• **Provided information**:
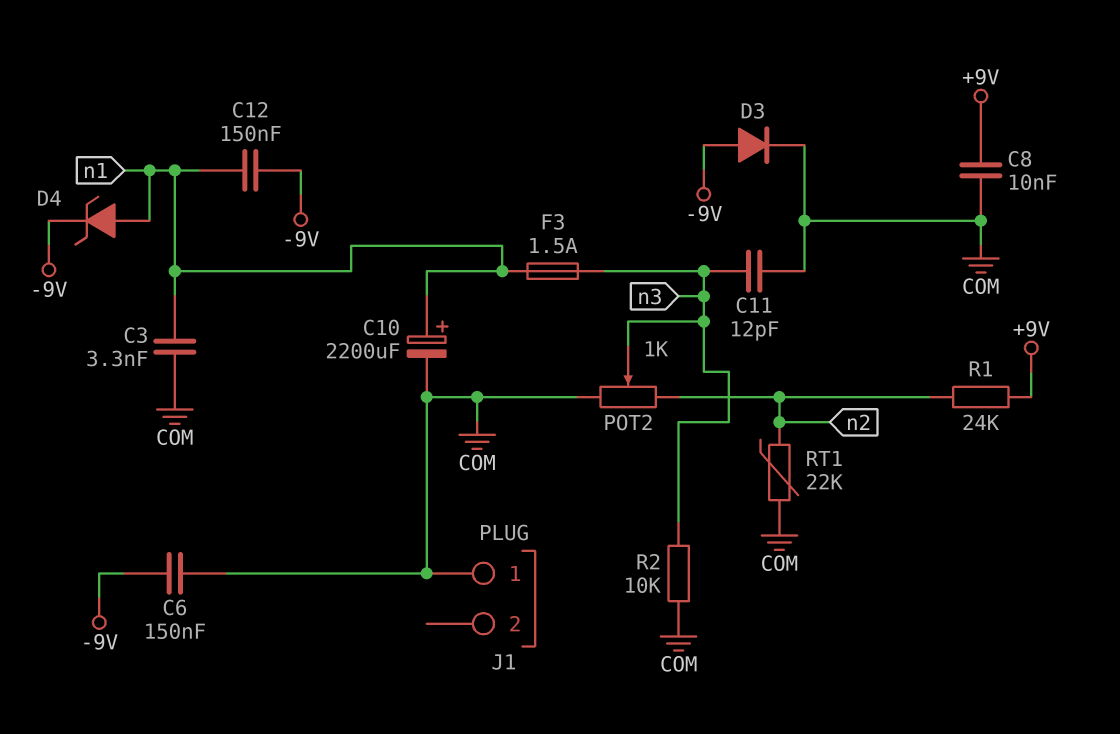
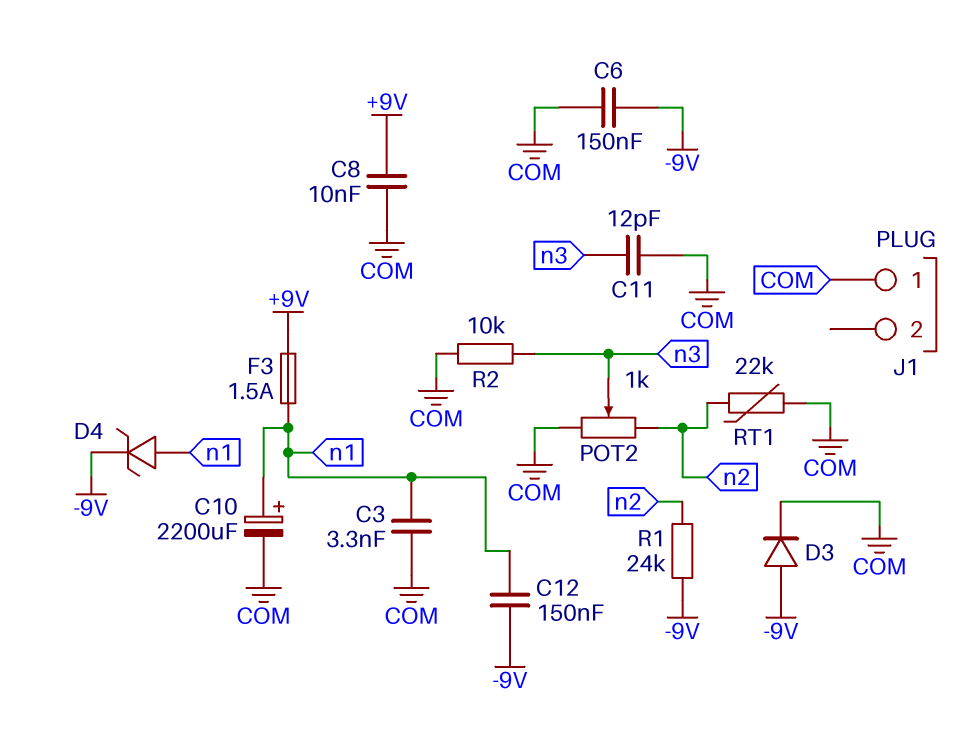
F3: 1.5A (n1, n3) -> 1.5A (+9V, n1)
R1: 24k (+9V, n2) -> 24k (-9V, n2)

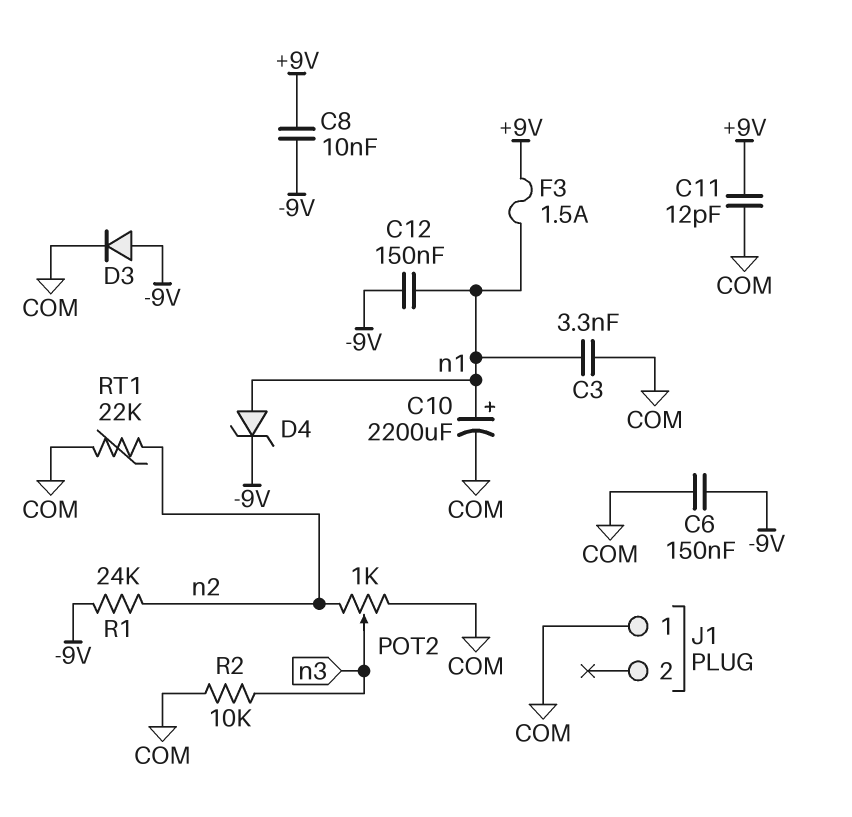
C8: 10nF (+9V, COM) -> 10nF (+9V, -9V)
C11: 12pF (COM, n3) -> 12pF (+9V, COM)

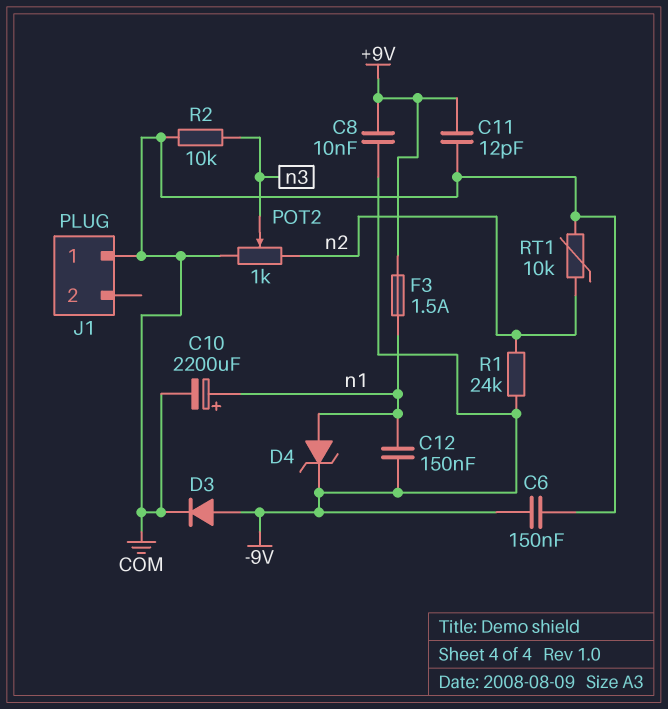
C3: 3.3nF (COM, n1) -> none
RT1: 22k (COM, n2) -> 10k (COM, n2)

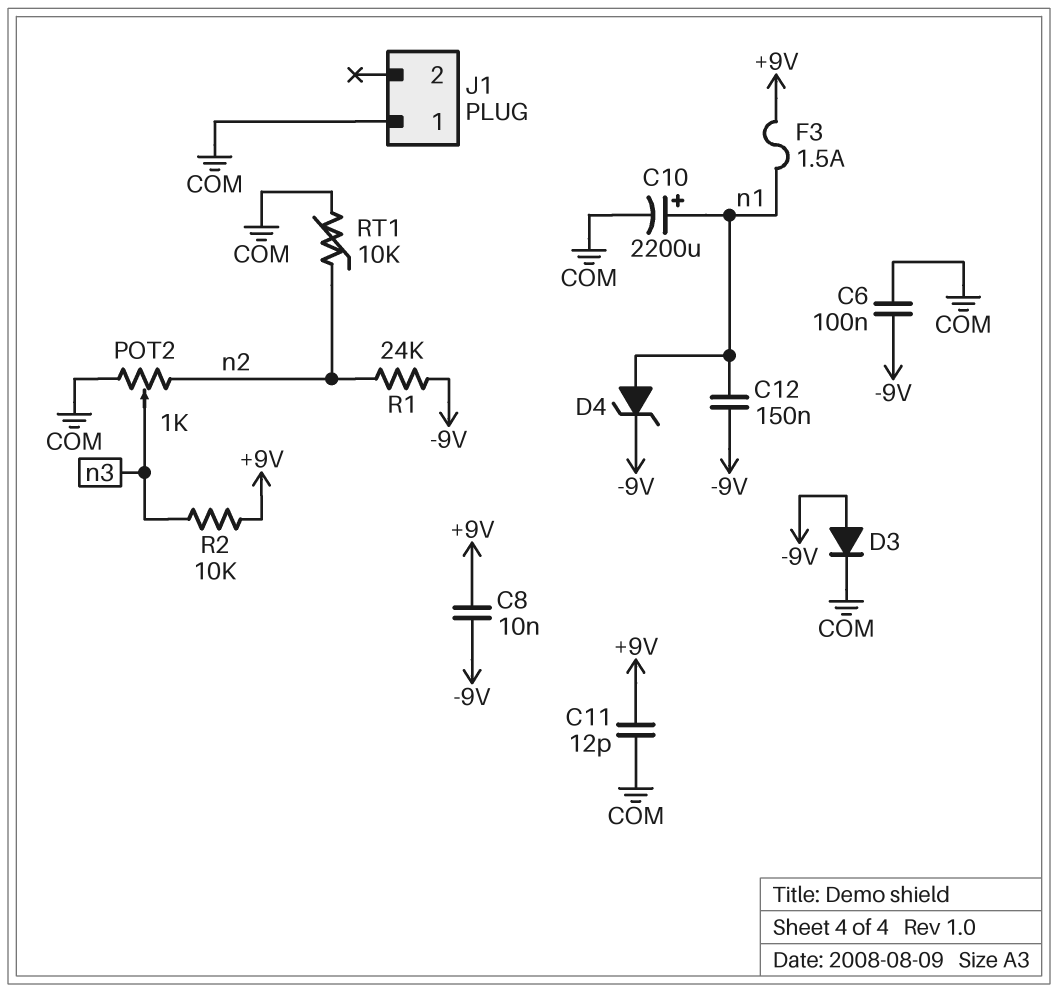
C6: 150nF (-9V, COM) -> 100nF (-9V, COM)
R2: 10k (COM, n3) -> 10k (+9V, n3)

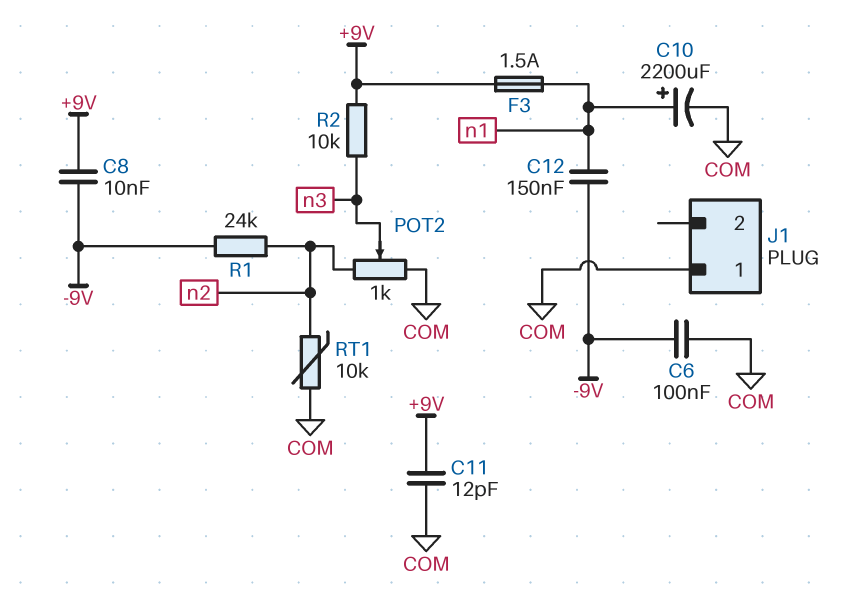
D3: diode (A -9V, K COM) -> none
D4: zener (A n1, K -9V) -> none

• **Exercise directions**:
Which lines of the records above hold the word "none"? Copy each one out.

• **Solution for this task**:
C3: 3.3nF (COM, n1) -> none
D3: diode (A -9V, K COM) -> none
D4: zener (A n1, K -9V) -> none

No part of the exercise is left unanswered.